Task description — The complete set of records below must be repeated precisely as given.
**** Task data ****
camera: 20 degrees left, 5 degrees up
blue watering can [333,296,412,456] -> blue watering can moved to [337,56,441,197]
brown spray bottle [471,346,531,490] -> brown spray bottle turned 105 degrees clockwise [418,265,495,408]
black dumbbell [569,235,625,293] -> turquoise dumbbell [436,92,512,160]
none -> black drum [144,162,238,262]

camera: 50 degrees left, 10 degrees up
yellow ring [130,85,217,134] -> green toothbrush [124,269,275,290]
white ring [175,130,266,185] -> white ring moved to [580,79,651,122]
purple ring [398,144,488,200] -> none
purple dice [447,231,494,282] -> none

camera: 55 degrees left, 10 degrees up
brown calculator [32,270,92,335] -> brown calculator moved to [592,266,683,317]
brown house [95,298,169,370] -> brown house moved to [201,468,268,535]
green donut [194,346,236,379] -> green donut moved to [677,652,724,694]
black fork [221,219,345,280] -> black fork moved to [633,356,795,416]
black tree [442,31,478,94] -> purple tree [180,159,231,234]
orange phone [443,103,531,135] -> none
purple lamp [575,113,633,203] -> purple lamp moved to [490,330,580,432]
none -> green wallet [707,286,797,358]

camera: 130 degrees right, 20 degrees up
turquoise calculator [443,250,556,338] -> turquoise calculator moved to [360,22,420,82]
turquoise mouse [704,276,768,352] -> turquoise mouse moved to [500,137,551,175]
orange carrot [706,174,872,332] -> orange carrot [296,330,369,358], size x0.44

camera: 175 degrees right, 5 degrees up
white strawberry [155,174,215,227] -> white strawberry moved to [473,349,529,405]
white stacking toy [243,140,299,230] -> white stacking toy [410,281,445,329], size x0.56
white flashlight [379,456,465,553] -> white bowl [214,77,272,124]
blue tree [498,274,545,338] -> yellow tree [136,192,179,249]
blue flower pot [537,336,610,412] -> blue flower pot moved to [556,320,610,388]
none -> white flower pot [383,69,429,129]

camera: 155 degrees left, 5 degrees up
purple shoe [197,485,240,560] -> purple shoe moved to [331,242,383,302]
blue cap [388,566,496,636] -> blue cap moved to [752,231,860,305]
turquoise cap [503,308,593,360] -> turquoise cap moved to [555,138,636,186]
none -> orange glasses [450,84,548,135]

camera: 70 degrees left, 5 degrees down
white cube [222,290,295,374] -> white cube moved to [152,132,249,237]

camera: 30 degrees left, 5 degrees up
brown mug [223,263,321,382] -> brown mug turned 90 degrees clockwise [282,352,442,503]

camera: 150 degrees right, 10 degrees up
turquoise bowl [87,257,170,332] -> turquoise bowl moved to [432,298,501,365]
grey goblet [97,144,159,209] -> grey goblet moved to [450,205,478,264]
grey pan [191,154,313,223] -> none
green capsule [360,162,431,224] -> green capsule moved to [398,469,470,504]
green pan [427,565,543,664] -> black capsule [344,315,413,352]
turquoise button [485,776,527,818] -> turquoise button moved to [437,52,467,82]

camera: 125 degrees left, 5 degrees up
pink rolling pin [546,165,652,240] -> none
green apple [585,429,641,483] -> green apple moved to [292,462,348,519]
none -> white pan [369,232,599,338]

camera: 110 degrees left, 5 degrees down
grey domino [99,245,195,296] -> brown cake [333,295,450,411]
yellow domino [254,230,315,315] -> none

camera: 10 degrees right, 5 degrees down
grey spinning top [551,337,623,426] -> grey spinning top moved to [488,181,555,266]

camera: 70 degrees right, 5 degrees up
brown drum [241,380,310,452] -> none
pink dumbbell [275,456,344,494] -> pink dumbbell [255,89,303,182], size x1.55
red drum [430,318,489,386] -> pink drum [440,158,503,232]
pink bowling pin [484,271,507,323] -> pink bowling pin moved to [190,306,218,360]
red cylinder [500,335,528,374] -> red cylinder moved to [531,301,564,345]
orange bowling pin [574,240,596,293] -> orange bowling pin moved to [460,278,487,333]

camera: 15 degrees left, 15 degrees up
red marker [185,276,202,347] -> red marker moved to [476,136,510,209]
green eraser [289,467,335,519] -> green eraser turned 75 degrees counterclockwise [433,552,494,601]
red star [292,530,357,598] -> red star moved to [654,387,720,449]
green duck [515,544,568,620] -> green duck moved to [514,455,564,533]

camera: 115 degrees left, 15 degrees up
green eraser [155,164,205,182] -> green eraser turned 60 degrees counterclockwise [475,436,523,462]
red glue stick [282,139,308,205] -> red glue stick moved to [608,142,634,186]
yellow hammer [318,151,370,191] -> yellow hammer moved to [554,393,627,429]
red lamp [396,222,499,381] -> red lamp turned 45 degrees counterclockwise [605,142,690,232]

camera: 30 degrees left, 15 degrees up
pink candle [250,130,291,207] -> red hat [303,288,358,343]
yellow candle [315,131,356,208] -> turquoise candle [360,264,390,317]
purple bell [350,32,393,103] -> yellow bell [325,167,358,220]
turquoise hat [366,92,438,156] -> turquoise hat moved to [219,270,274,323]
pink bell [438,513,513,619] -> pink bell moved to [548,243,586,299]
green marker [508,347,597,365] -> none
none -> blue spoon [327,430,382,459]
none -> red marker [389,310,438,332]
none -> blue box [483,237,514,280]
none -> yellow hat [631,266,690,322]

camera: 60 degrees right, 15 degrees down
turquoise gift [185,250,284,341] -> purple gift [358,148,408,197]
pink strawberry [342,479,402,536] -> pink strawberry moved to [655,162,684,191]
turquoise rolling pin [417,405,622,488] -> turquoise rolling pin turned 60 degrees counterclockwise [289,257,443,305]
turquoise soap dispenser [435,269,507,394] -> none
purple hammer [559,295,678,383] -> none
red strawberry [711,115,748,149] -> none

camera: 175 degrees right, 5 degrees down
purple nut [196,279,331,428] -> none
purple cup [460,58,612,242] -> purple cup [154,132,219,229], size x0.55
****
Reply —
camera: 20 degrees left, 5 degrees up
blue watering can [333,296,412,456] -> blue watering can moved to [337,56,441,197]
brown spray bottle [471,346,531,490] -> brown spray bottle turned 105 degrees clockwise [418,265,495,408]
black dumbbell [569,235,625,293] -> turquoise dumbbell [436,92,512,160]
none -> black drum [144,162,238,262]

camera: 50 degrees left, 10 degrees up
yellow ring [130,85,217,134] -> green toothbrush [124,269,275,290]
white ring [175,130,266,185] -> white ring moved to [580,79,651,122]
purple ring [398,144,488,200] -> none
purple dice [447,231,494,282] -> none

camera: 55 degrees left, 10 degrees up
brown calculator [32,270,92,335] -> brown calculator moved to [592,266,683,317]
brown house [95,298,169,370] -> brown house moved to [201,468,268,535]
green donut [194,346,236,379] -> green donut moved to [677,652,724,694]
black fork [221,219,345,280] -> black fork moved to [633,356,795,416]
black tree [442,31,478,94] -> purple tree [180,159,231,234]
orange phone [443,103,531,135] -> none
purple lamp [575,113,633,203] -> purple lamp moved to [490,330,580,432]
none -> green wallet [707,286,797,358]

camera: 130 degrees right, 20 degrees up
turquoise calculator [443,250,556,338] -> turquoise calculator moved to [360,22,420,82]
turquoise mouse [704,276,768,352] -> turquoise mouse moved to [500,137,551,175]
orange carrot [706,174,872,332] -> orange carrot [296,330,369,358], size x0.44

camera: 175 degrees right, 5 degrees up
white strawberry [155,174,215,227] -> white strawberry moved to [473,349,529,405]
white stacking toy [243,140,299,230] -> white stacking toy [410,281,445,329], size x0.56
white flashlight [379,456,465,553] -> white bowl [214,77,272,124]
blue tree [498,274,545,338] -> yellow tree [136,192,179,249]
blue flower pot [537,336,610,412] -> blue flower pot moved to [556,320,610,388]
none -> white flower pot [383,69,429,129]

camera: 155 degrees left, 5 degrees up
purple shoe [197,485,240,560] -> purple shoe moved to [331,242,383,302]
blue cap [388,566,496,636] -> blue cap moved to [752,231,860,305]
turquoise cap [503,308,593,360] -> turquoise cap moved to [555,138,636,186]
none -> orange glasses [450,84,548,135]

camera: 70 degrees left, 5 degrees down
white cube [222,290,295,374] -> white cube moved to [152,132,249,237]

camera: 30 degrees left, 5 degrees up
brown mug [223,263,321,382] -> brown mug turned 90 degrees clockwise [282,352,442,503]

camera: 150 degrees right, 10 degrees up
turquoise bowl [87,257,170,332] -> turquoise bowl moved to [432,298,501,365]
grey goblet [97,144,159,209] -> grey goblet moved to [450,205,478,264]
grey pan [191,154,313,223] -> none
green capsule [360,162,431,224] -> green capsule moved to [398,469,470,504]
green pan [427,565,543,664] -> black capsule [344,315,413,352]
turquoise button [485,776,527,818] -> turquoise button moved to [437,52,467,82]

camera: 125 degrees left, 5 degrees up
pink rolling pin [546,165,652,240] -> none
green apple [585,429,641,483] -> green apple moved to [292,462,348,519]
none -> white pan [369,232,599,338]

camera: 110 degrees left, 5 degrees down
grey domino [99,245,195,296] -> brown cake [333,295,450,411]
yellow domino [254,230,315,315] -> none

camera: 10 degrees right, 5 degrees down
grey spinning top [551,337,623,426] -> grey spinning top moved to [488,181,555,266]

camera: 70 degrees right, 5 degrees up
brown drum [241,380,310,452] -> none
pink dumbbell [275,456,344,494] -> pink dumbbell [255,89,303,182], size x1.55
red drum [430,318,489,386] -> pink drum [440,158,503,232]
pink bowling pin [484,271,507,323] -> pink bowling pin moved to [190,306,218,360]
red cylinder [500,335,528,374] -> red cylinder moved to [531,301,564,345]
orange bowling pin [574,240,596,293] -> orange bowling pin moved to [460,278,487,333]

camera: 15 degrees left, 15 degrees up
red marker [185,276,202,347] -> red marker moved to [476,136,510,209]
green eraser [289,467,335,519] -> green eraser turned 75 degrees counterclockwise [433,552,494,601]
red star [292,530,357,598] -> red star moved to [654,387,720,449]
green duck [515,544,568,620] -> green duck moved to [514,455,564,533]

camera: 115 degrees left, 15 degrees up
green eraser [155,164,205,182] -> green eraser turned 60 degrees counterclockwise [475,436,523,462]
red glue stick [282,139,308,205] -> red glue stick moved to [608,142,634,186]
yellow hammer [318,151,370,191] -> yellow hammer moved to [554,393,627,429]
red lamp [396,222,499,381] -> red lamp turned 45 degrees counterclockwise [605,142,690,232]

camera: 30 degrees left, 15 degrees up
pink candle [250,130,291,207] -> red hat [303,288,358,343]
yellow candle [315,131,356,208] -> turquoise candle [360,264,390,317]
purple bell [350,32,393,103] -> yellow bell [325,167,358,220]
turquoise hat [366,92,438,156] -> turquoise hat moved to [219,270,274,323]
pink bell [438,513,513,619] -> pink bell moved to [548,243,586,299]
green marker [508,347,597,365] -> none
none -> blue spoon [327,430,382,459]
none -> red marker [389,310,438,332]
none -> blue box [483,237,514,280]
none -> yellow hat [631,266,690,322]

camera: 60 degrees right, 15 degrees down
turquoise gift [185,250,284,341] -> purple gift [358,148,408,197]
pink strawberry [342,479,402,536] -> pink strawberry moved to [655,162,684,191]
turquoise rolling pin [417,405,622,488] -> turquoise rolling pin turned 60 degrees counterclockwise [289,257,443,305]
turquoise soap dispenser [435,269,507,394] -> none
purple hammer [559,295,678,383] -> none
red strawberry [711,115,748,149] -> none

camera: 175 degrees right, 5 degrees down
purple nut [196,279,331,428] -> none
purple cup [460,58,612,242] -> purple cup [154,132,219,229], size x0.55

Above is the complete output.